Exercise details> Your reply should be the entries, output word for word, with each picture omitted.

++++++

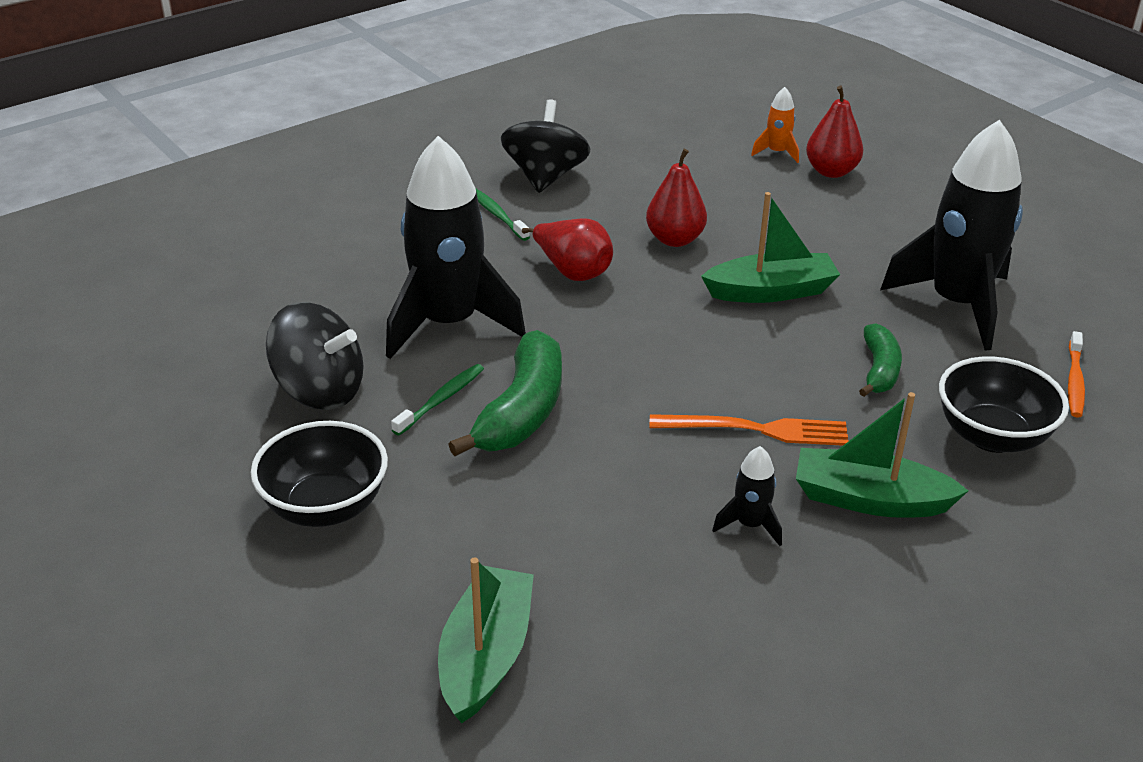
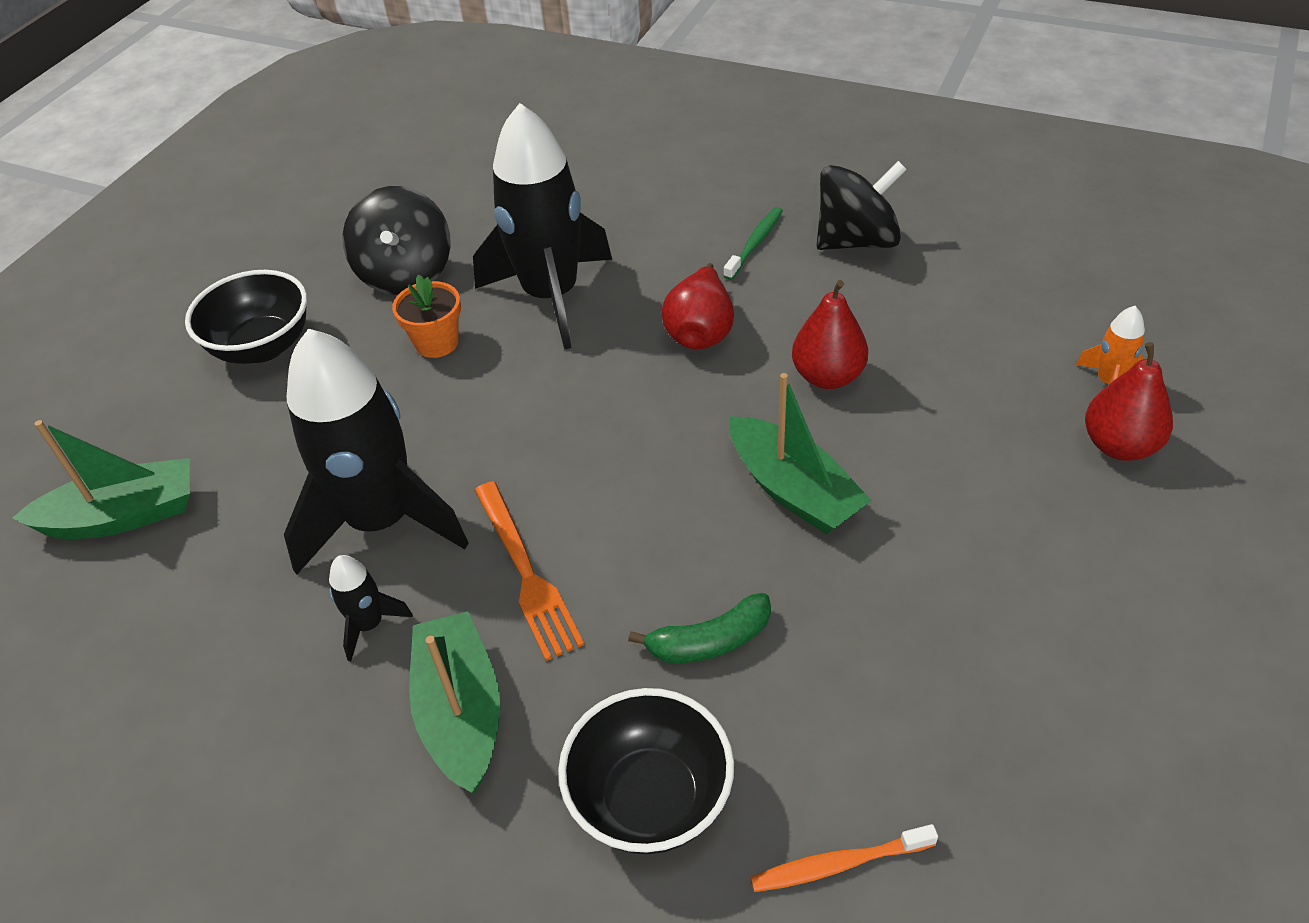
camera: 65 degrees right, 10 degrees up
green toothbrush [391,364,484,436] -> orange flower pot [392,275,461,358]
green banana [448,330,562,456] -> none
black rocket [880,120,1023,351] -> black rocket moved to [284,328,469,575]

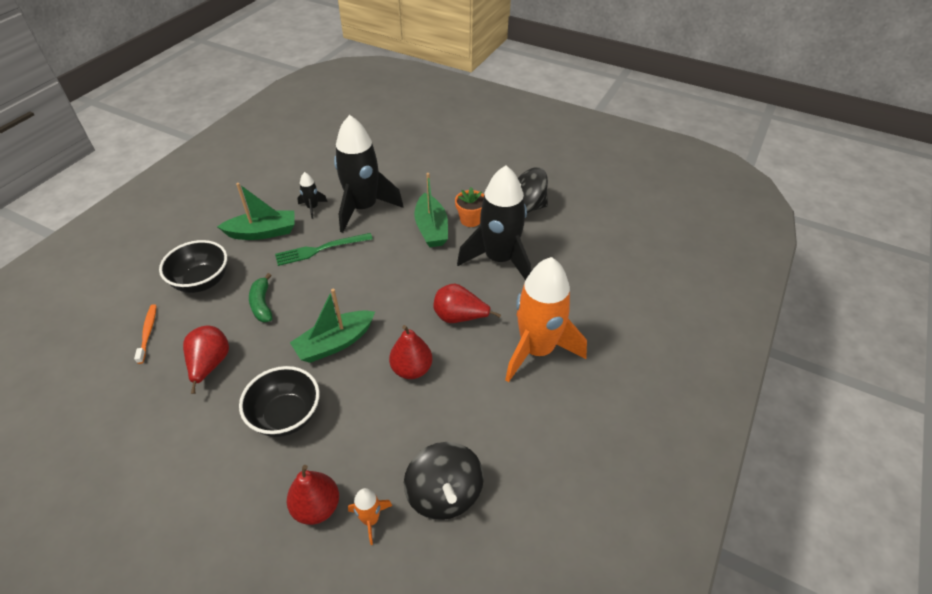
camera: 90 degrees right, 0 degrees up
green boat [12,420,190,539] -> green boat moved to [414,173,448,247]
black bowl [185,270,307,364] -> black bowl moved to [239,366,320,437]
orange fork [474,482,584,661] -> green fork [275,233,373,266]
green toothbrush [724,207,783,280] -> orange rocket [505,257,587,382]
black spinning top [817,161,907,250] -> black spinning top moved to [404,442,484,520]
none -> red pear [183,326,229,394]

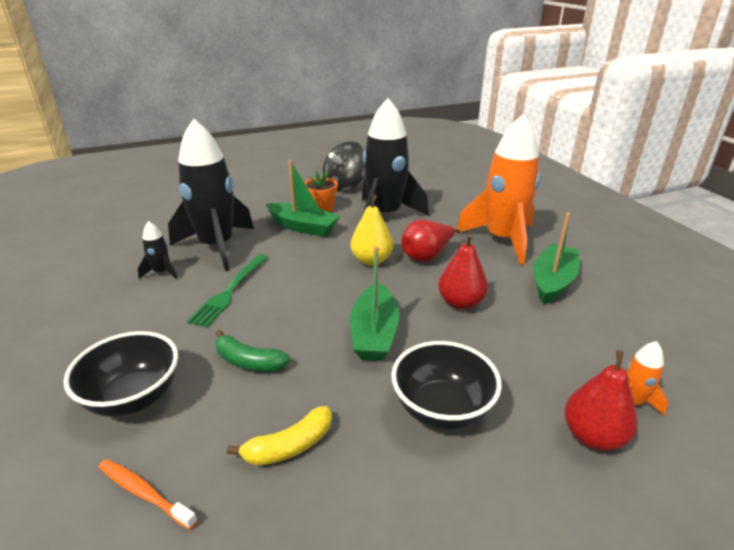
camera: 50 degrees left, 15 degrees down
red pear [183,326,229,394] -> yellow banana [227,406,332,466]
green boat [217,183,295,240] -> green boat moved to [533,213,580,305]
black spinning top [404,442,484,520] -> none
none -> yellow pear [351,195,393,266]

++++++

Task output>
camera: 65 degrees right, 10 degrees up
green toothbrush [391,364,484,436] -> orange flower pot [392,275,461,358]
green banana [448,330,562,456] -> none
black rocket [880,120,1023,351] -> black rocket moved to [284,328,469,575]

camera: 90 degrees right, 0 degrees up
green boat [12,420,190,539] -> green boat moved to [414,173,448,247]
black bowl [185,270,307,364] -> black bowl moved to [239,366,320,437]
orange fork [474,482,584,661] -> green fork [275,233,373,266]
green toothbrush [724,207,783,280] -> orange rocket [505,257,587,382]
black spinning top [817,161,907,250] -> black spinning top moved to [404,442,484,520]
none -> red pear [183,326,229,394]

camera: 50 degrees left, 15 degrees down
red pear [183,326,229,394] -> yellow banana [227,406,332,466]
green boat [217,183,295,240] -> green boat moved to [533,213,580,305]
black spinning top [404,442,484,520] -> none
none -> yellow pear [351,195,393,266]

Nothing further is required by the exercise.